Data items
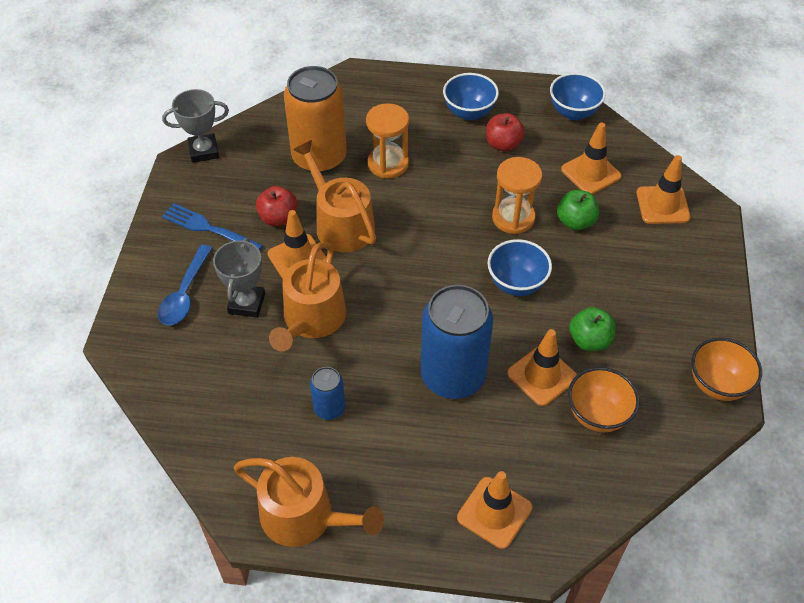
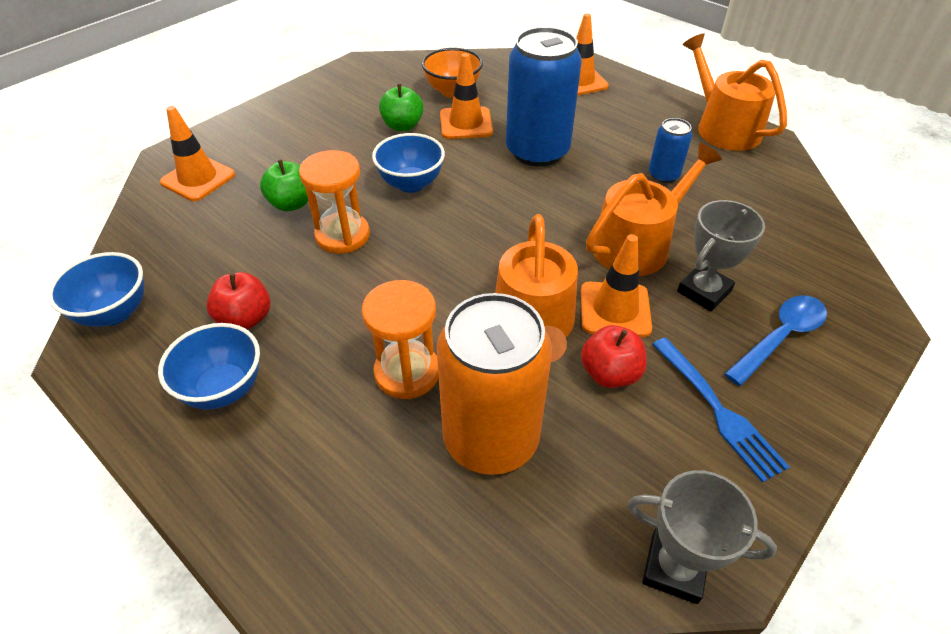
camera: 145 degrees left, 5 degrees down
orange traffic cone [561,123,622,195] -> none
orange bowl [692,338,762,401] -> none

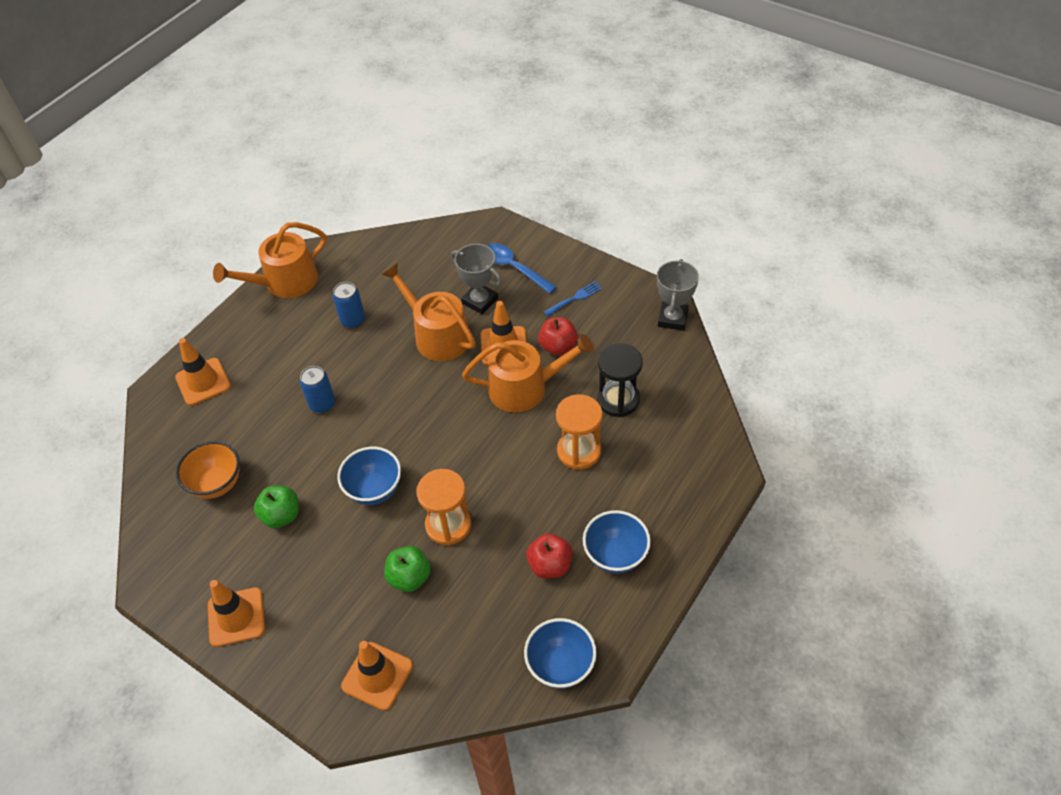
camera: 95 degrees left, 5 degrees up
orange can [436,293,552,475] -> black hourglass [597,343,643,417]
orange traffic cone [440,53,493,139] -> orange traffic cone moved to [208,580,265,647]
blue can [506,27,582,167] -> blue can [299,366,335,413], size x0.48
blue fork [652,337,790,483] -> blue fork [544,281,602,317], size x0.65

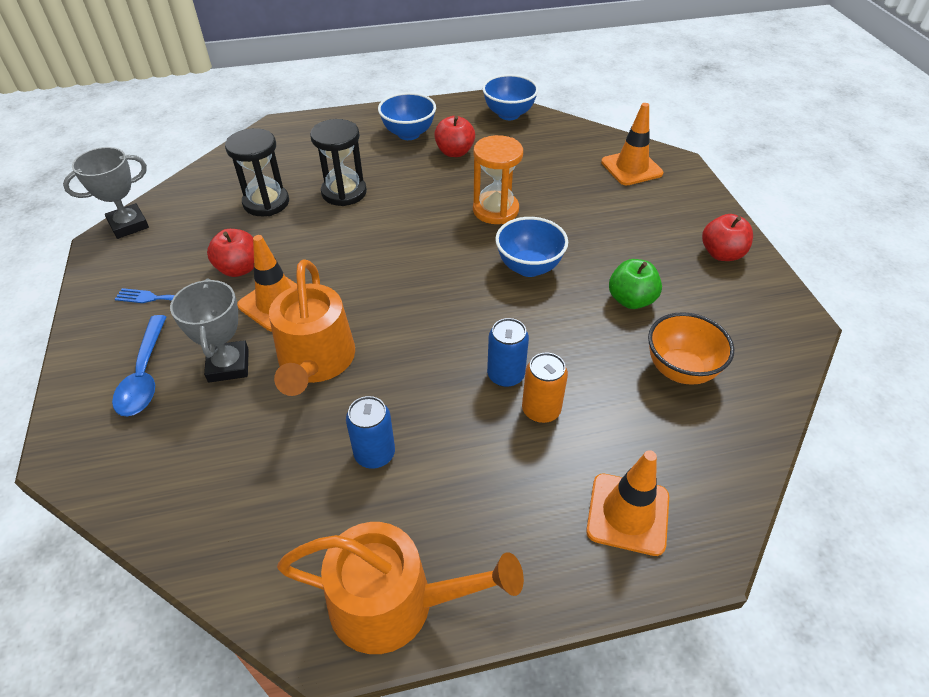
camera: 140 degrees left, 5 degrees down
orange traffic cone [208,580,265,647] -> red apple [702,214,753,261]
green apple [384,546,431,592] -> none
orange watering can [462,334,594,412] -> none
orange hourglass [556,394,602,470] -> black hourglass [310,119,367,206]
none -> orange can [522,352,568,423]

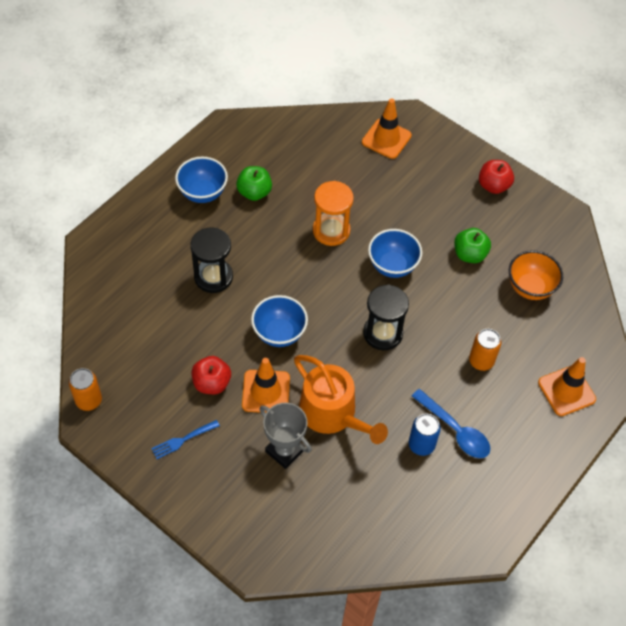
camera: 40 degrees left, 10 degrees up
grey trophy [63,147,149,239] -> orange can [69,368,102,411]
blue spoon [112,315,167,416] -> blue spoon moved to [412,389,490,458]
black hourglass [225,128,289,216] -> black hourglass moved to [363,284,409,350]
orange watering can [277,522,524,654] -> none
red apple [434,116,475,157] -> green apple [236,166,272,201]
blue bowl [482,74,539,120] -> blue bowl moved to [251,295,308,347]
blue can [487,318,529,387] -> none

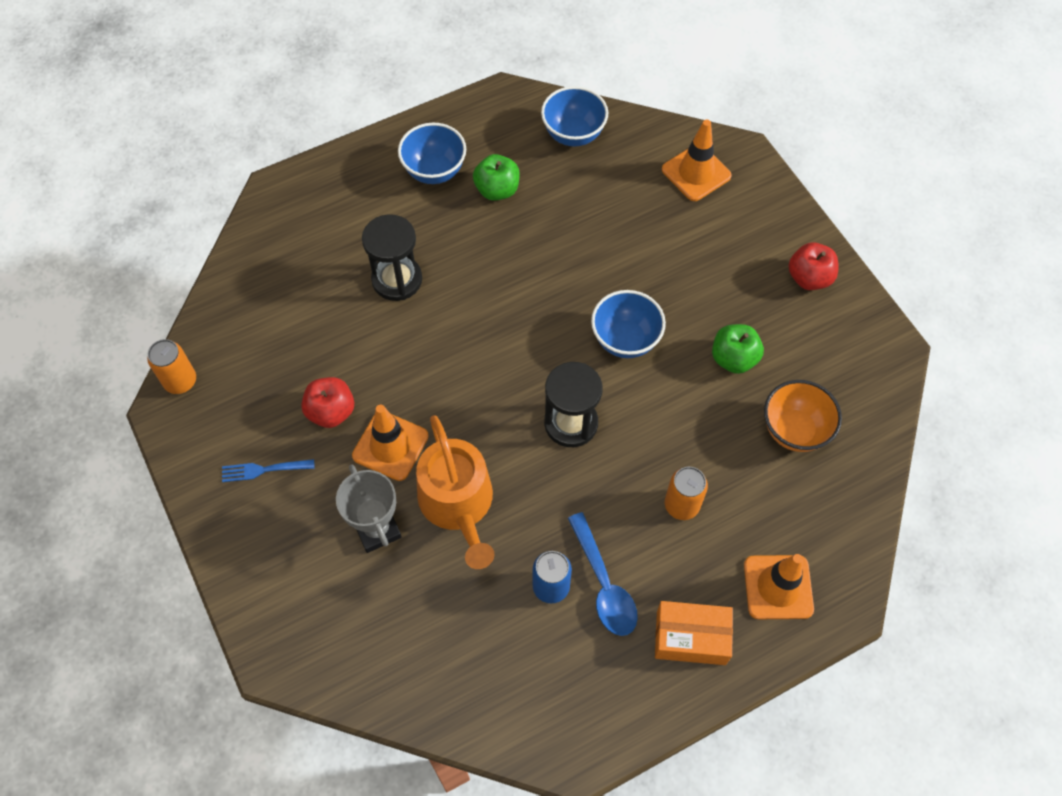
camera: 25 degrees right, 5 degrees up
blue bowl [251,295,308,347] -> blue bowl moved to [541,86,608,147]
orange hourglass [313,181,354,246] -> none
none -> orange box [655,601,733,665]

● WHAT TO PRODUCE
Repeat the preceding records exactly but drop the images.

● SOLUTION TO THIS PROBLEM
camera: 145 degrees left, 5 degrees down
orange traffic cone [561,123,622,195] -> none
orange bowl [692,338,762,401] -> none

camera: 95 degrees left, 5 degrees up
orange can [436,293,552,475] -> black hourglass [597,343,643,417]
orange traffic cone [440,53,493,139] -> orange traffic cone moved to [208,580,265,647]
blue can [506,27,582,167] -> blue can [299,366,335,413], size x0.48
blue fork [652,337,790,483] -> blue fork [544,281,602,317], size x0.65

camera: 140 degrees left, 5 degrees down
orange traffic cone [208,580,265,647] -> red apple [702,214,753,261]
green apple [384,546,431,592] -> none
orange watering can [462,334,594,412] -> none
orange hourglass [556,394,602,470] -> black hourglass [310,119,367,206]
none -> orange can [522,352,568,423]

camera: 40 degrees left, 10 degrees up
grey trophy [63,147,149,239] -> orange can [69,368,102,411]
blue spoon [112,315,167,416] -> blue spoon moved to [412,389,490,458]
black hourglass [225,128,289,216] -> black hourglass moved to [363,284,409,350]
orange watering can [277,522,524,654] -> none
red apple [434,116,475,157] -> green apple [236,166,272,201]
blue bowl [482,74,539,120] -> blue bowl moved to [251,295,308,347]
blue can [487,318,529,387] -> none

camera: 25 degrees right, 5 degrees up
blue bowl [251,295,308,347] -> blue bowl moved to [541,86,608,147]
orange hourglass [313,181,354,246] -> none
none -> orange box [655,601,733,665]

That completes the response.